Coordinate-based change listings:
——

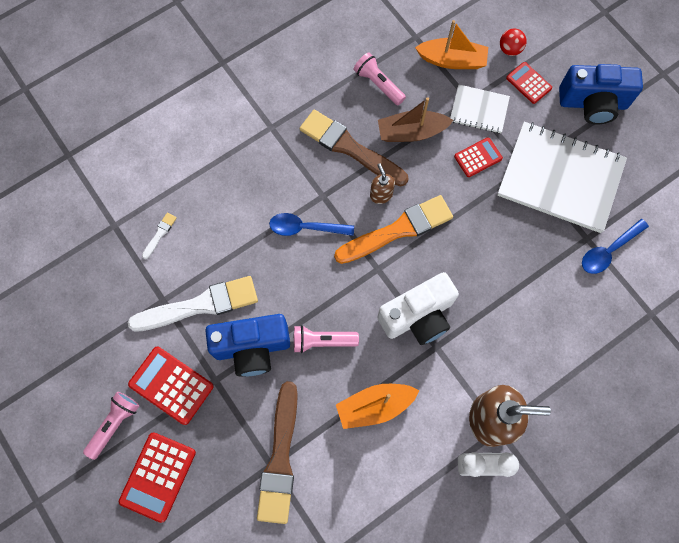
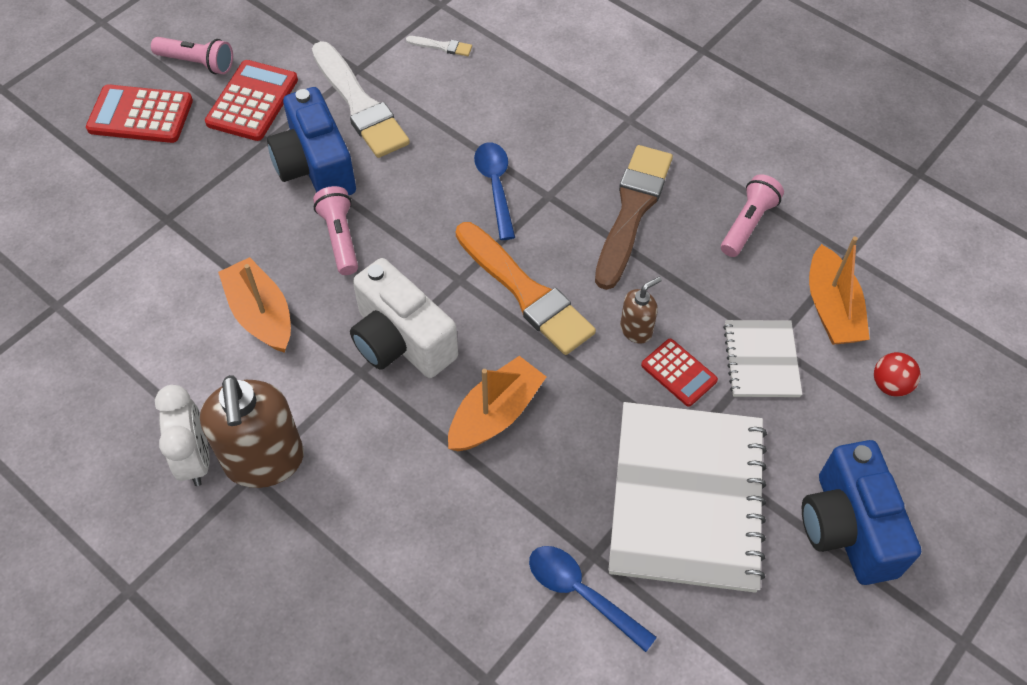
camera: 75 degrees right, 15 degrees down
(280, 458) = (176, 226): brown brush -> none
(381, 195) = (573, 261): brown soap dispenser -> brown soap dispenser (636, 330)
(411, 132) = (686, 279): brown boat -> none
(484, 270) = (495, 414): none -> orange boat
(528, 83) = (841, 422): red calculator -> none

——

WHAT IS NEEDED →
Pictures aside, return all the entries above exactly.

EXERCISE OUTPUT →
camera: 75 degrees right, 15 degrees down
(280, 458) = (176, 226): brown brush -> none
(381, 195) = (573, 261): brown soap dispenser -> brown soap dispenser (636, 330)
(411, 132) = (686, 279): brown boat -> none
(484, 270) = (495, 414): none -> orange boat
(528, 83) = (841, 422): red calculator -> none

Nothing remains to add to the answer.